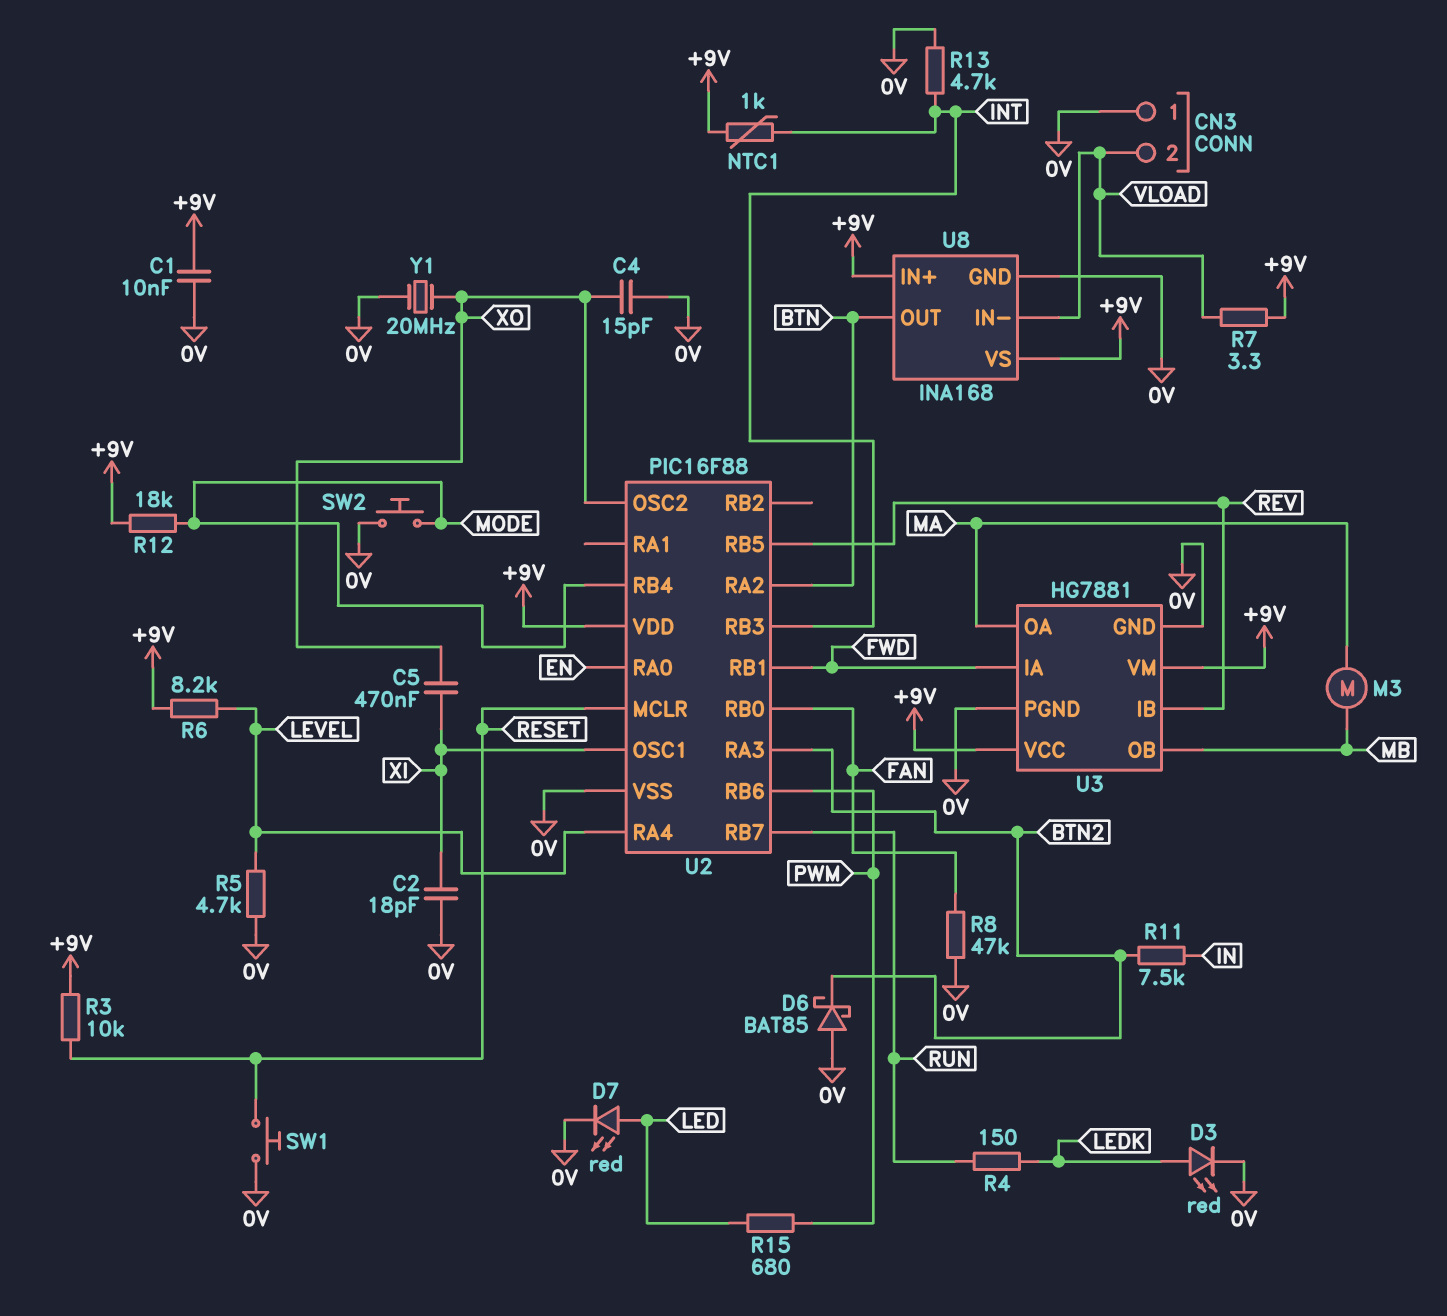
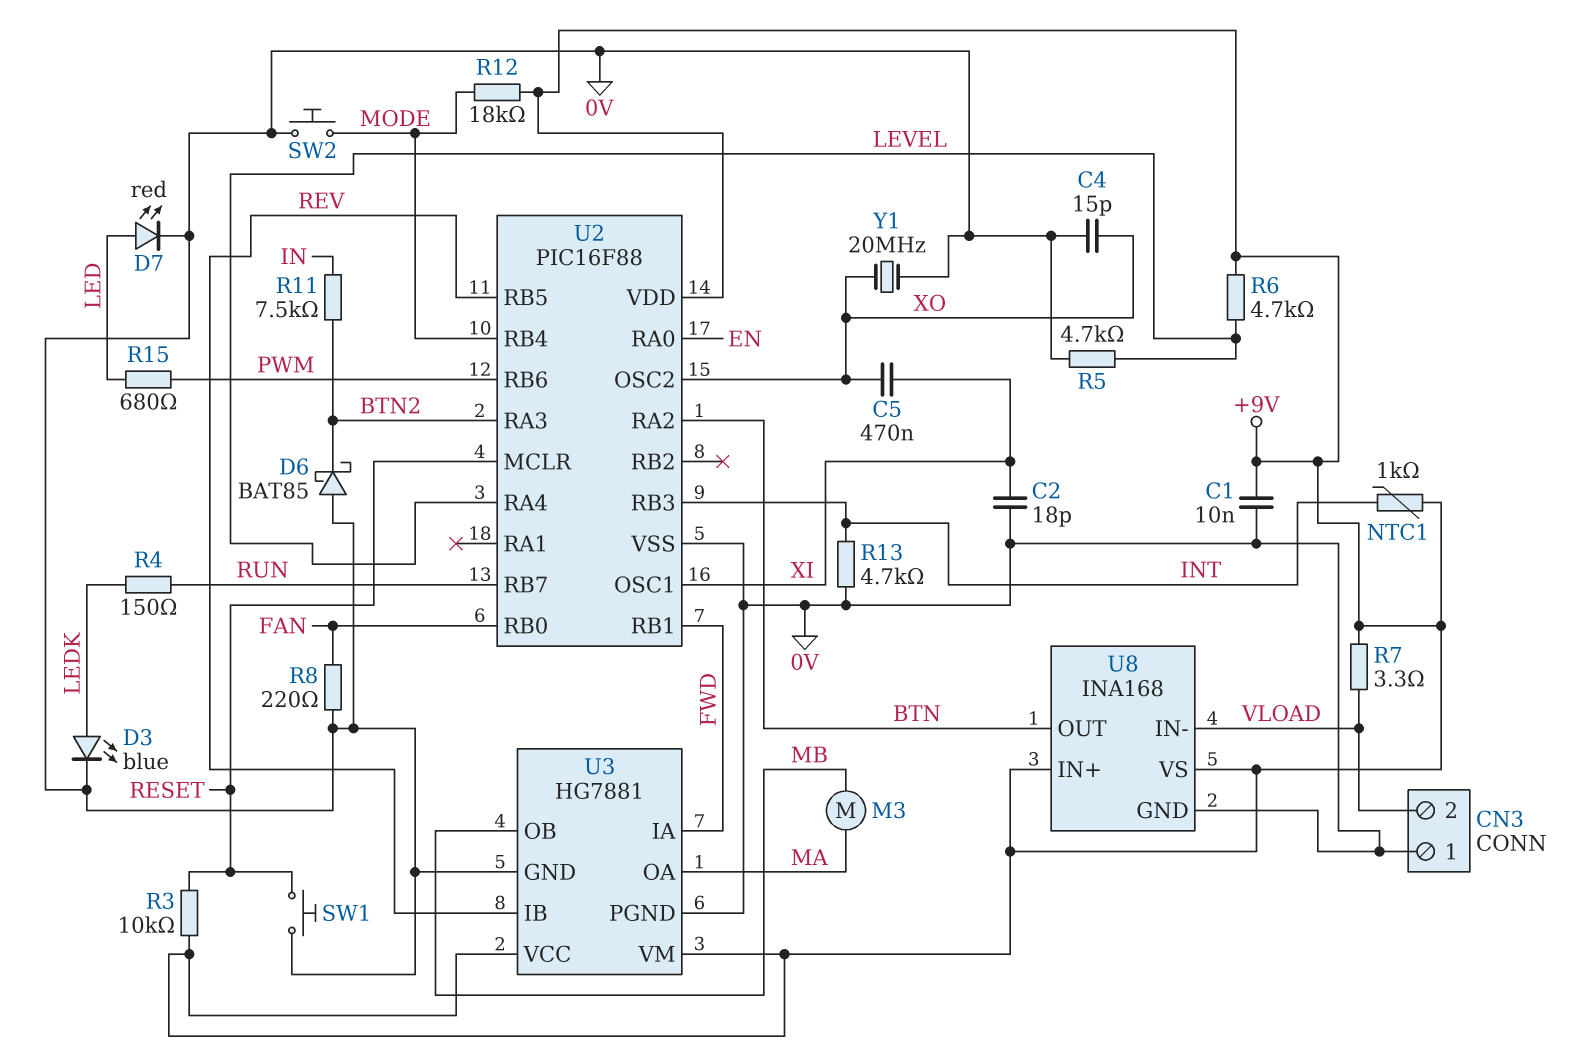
D3: LED red (A LEDK, K 0V) -> LED blue (A LEDK, K 0V)
R6: 8.2k (+9V, LEVEL) -> 4.7k (+9V, LEVEL)
R8: 47k (0V, FAN) -> 220 (0V, FAN)

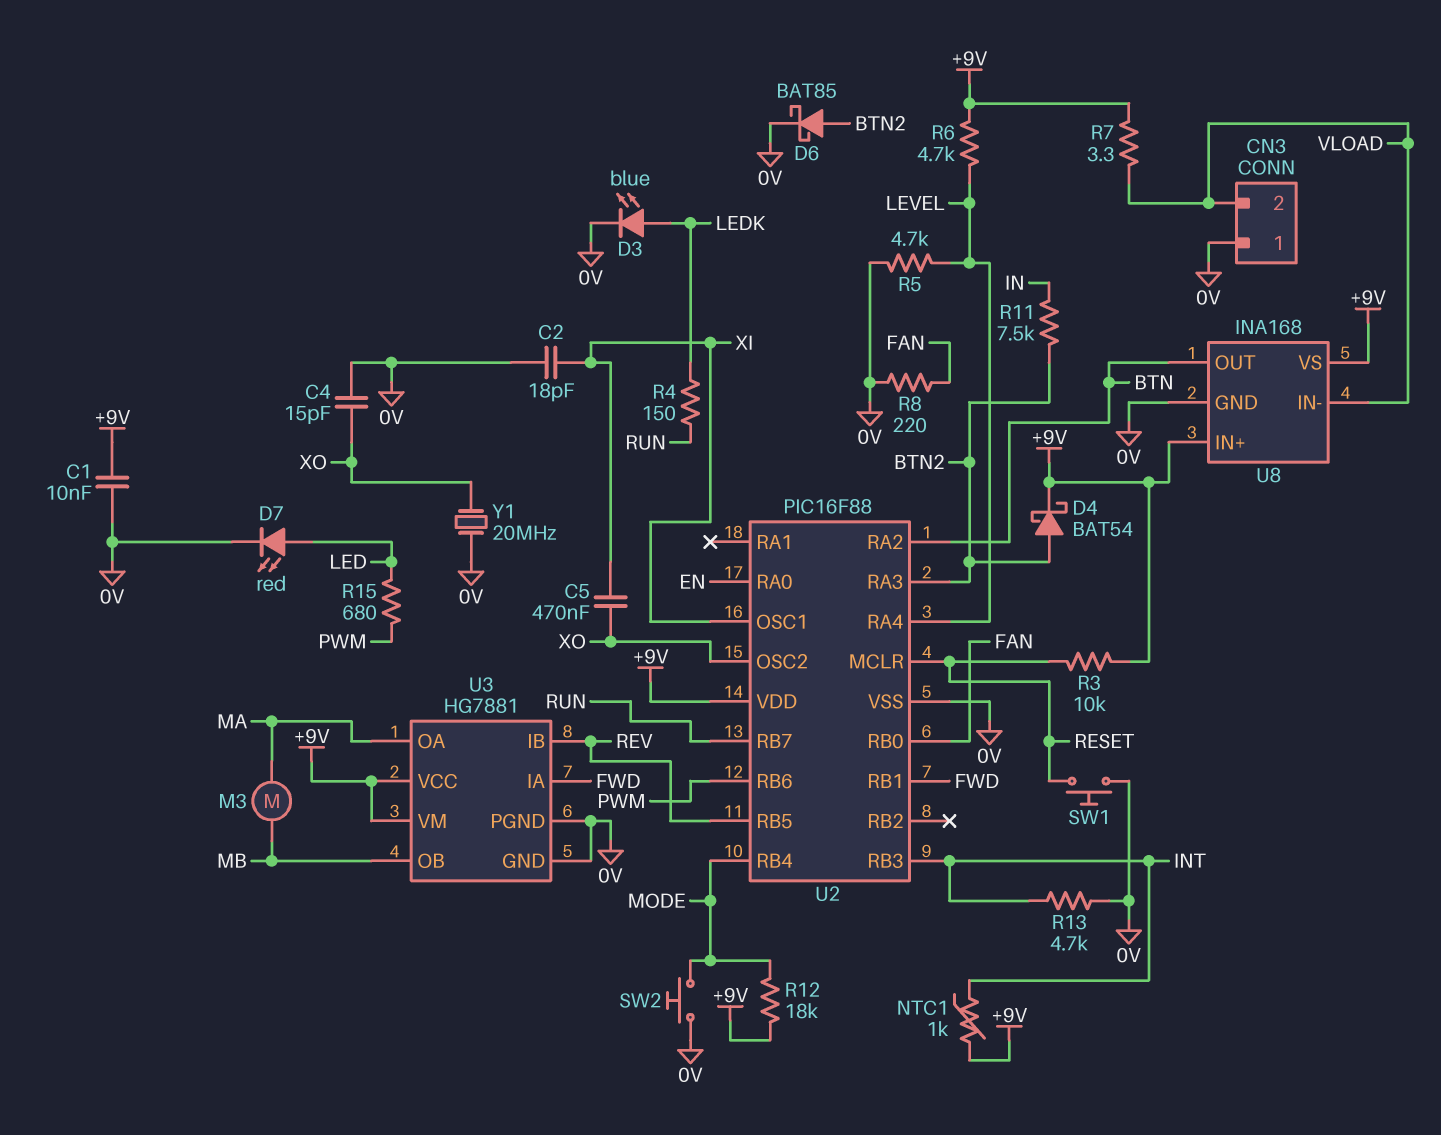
D4: none -> schottky BAT54 (A BTN2, K +9V)
D6: schottky BAT85 (A 0V, K BTN2) -> schottky BAT85 (A BTN2, K 0V)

_Task instructions_. Exclude all pictures and reproduce exactly the lines from the one containing "R6: 8.2k (+9V, LEVEL) -> 4.7k (+9V, LEVEL)" through the final line of the entries above.

_Problem solution_.
R6: 8.2k (+9V, LEVEL) -> 4.7k (+9V, LEVEL)
R8: 47k (0V, FAN) -> 220 (0V, FAN)

D4: none -> schottky BAT54 (A BTN2, K +9V)
D6: schottky BAT85 (A 0V, K BTN2) -> schottky BAT85 (A BTN2, K 0V)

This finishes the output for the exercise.